___ Supplied entries ___

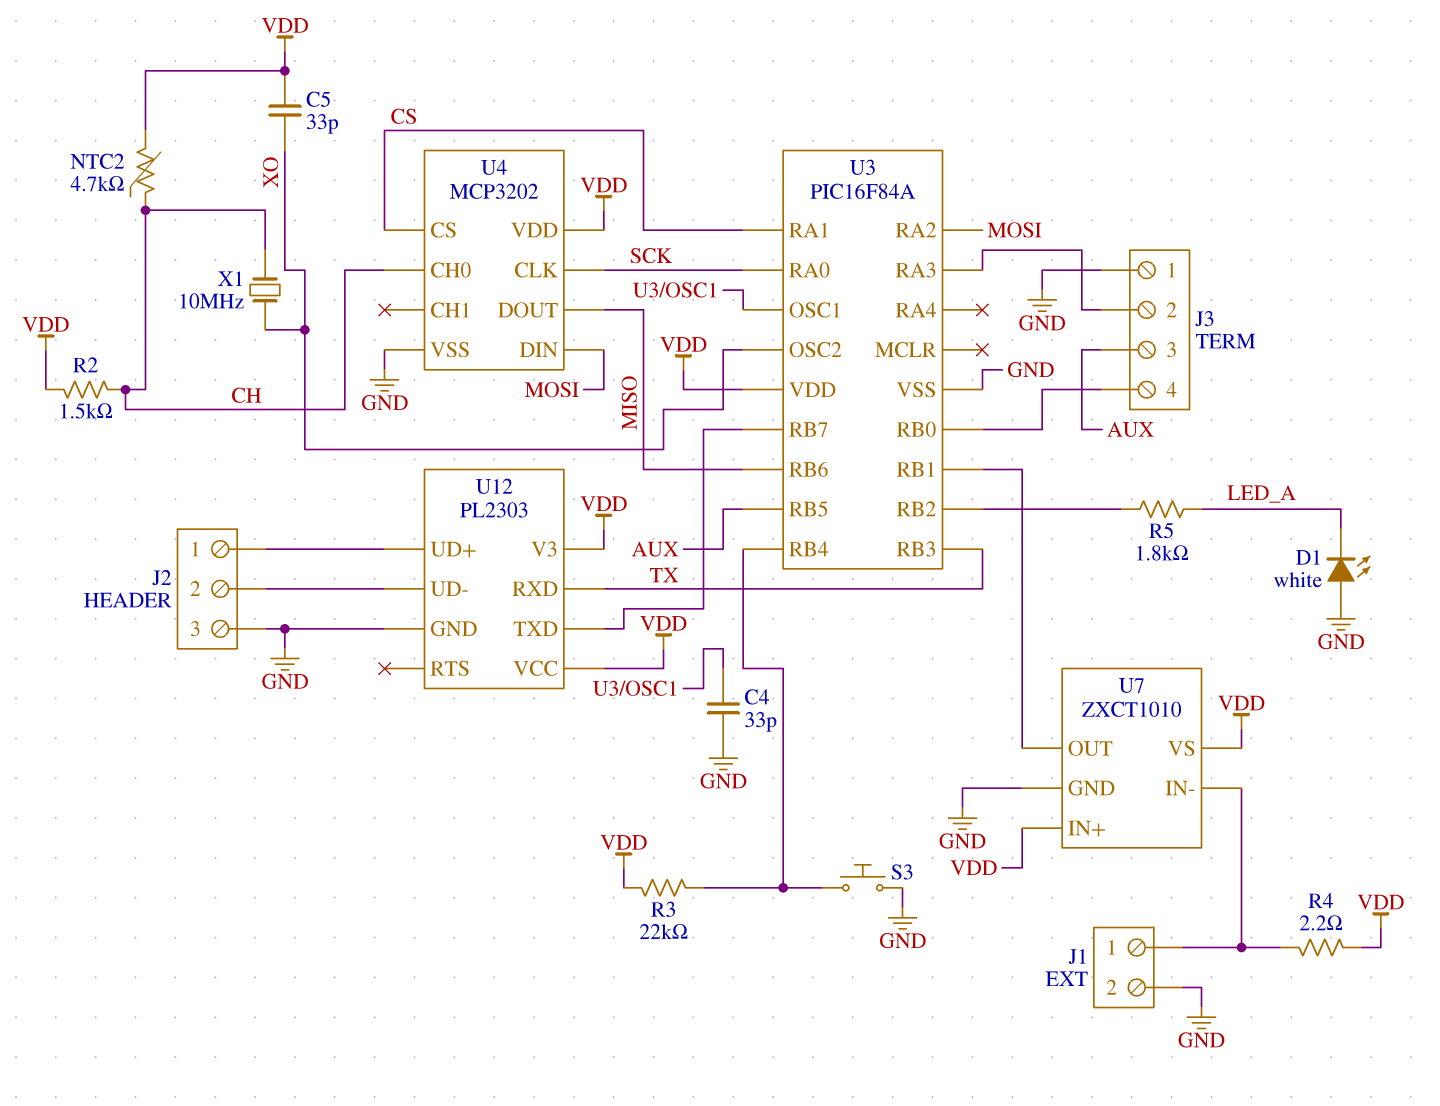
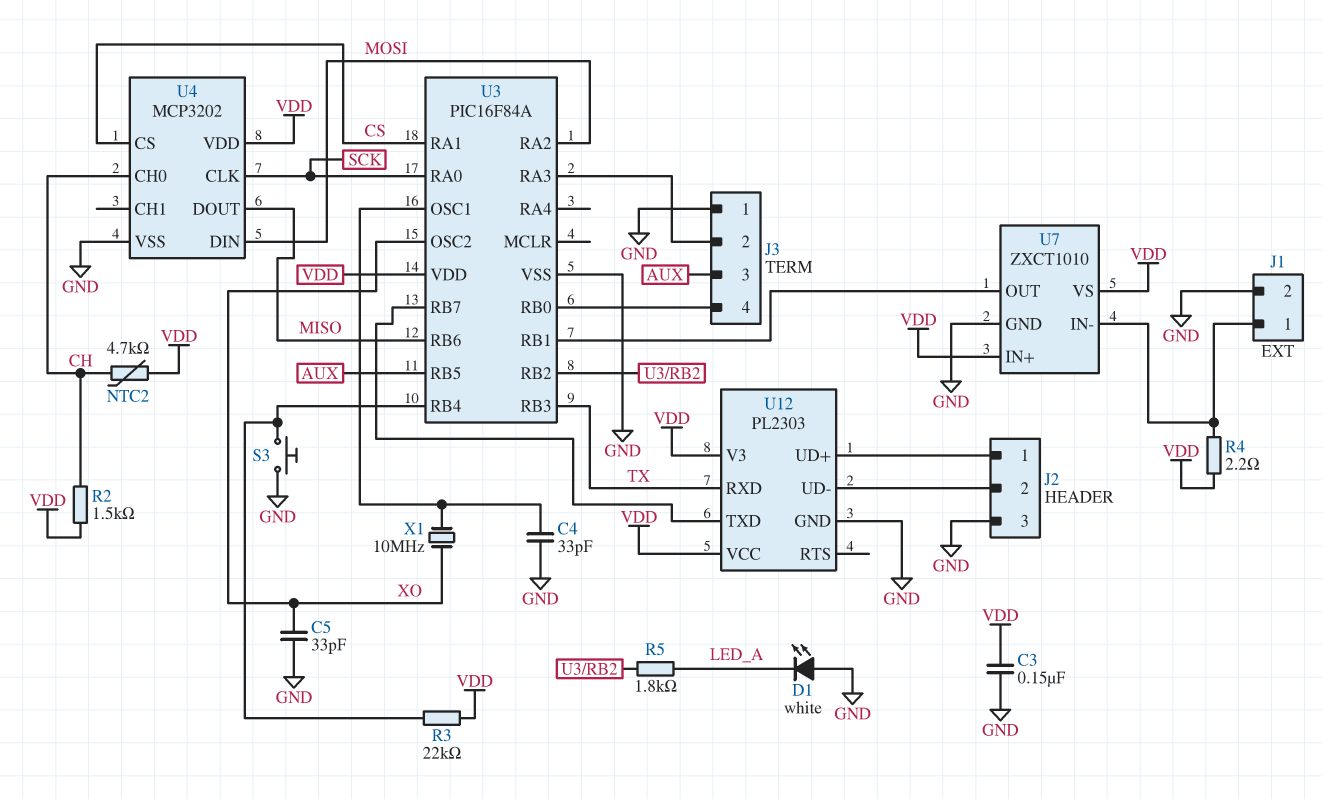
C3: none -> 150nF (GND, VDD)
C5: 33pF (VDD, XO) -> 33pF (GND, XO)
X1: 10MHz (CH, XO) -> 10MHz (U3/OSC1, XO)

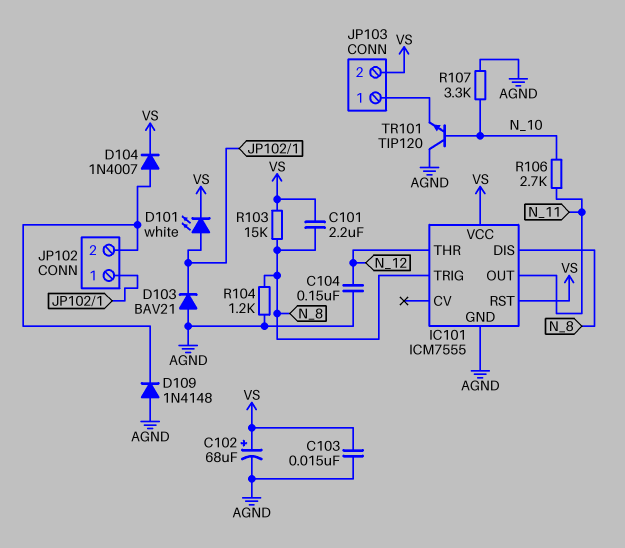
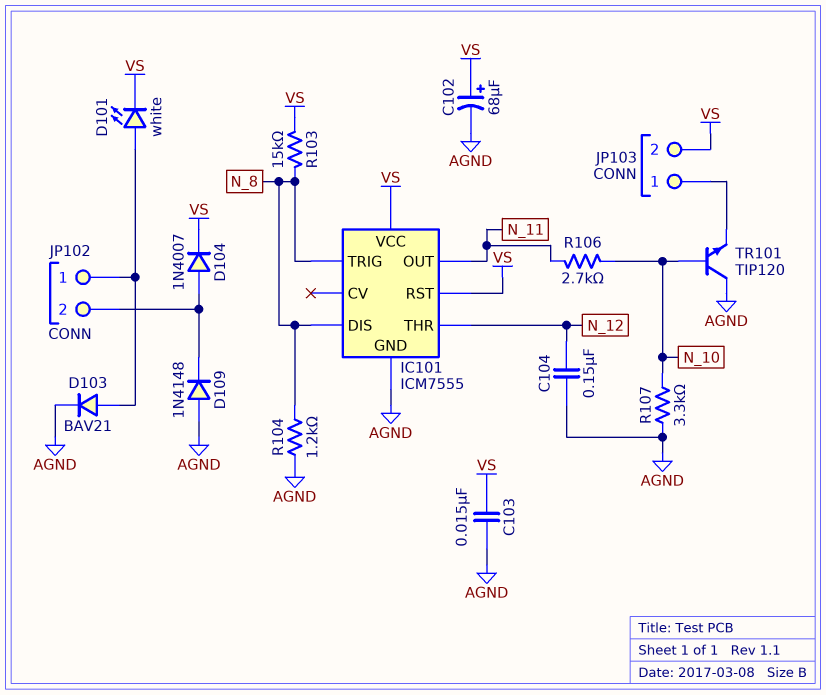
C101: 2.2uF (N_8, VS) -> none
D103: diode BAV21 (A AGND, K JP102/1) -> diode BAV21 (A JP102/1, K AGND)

___

• **Task instructions**: Every line in the records above that has "none" counts once. Give the total and nothing else.

• **Solution below**: 2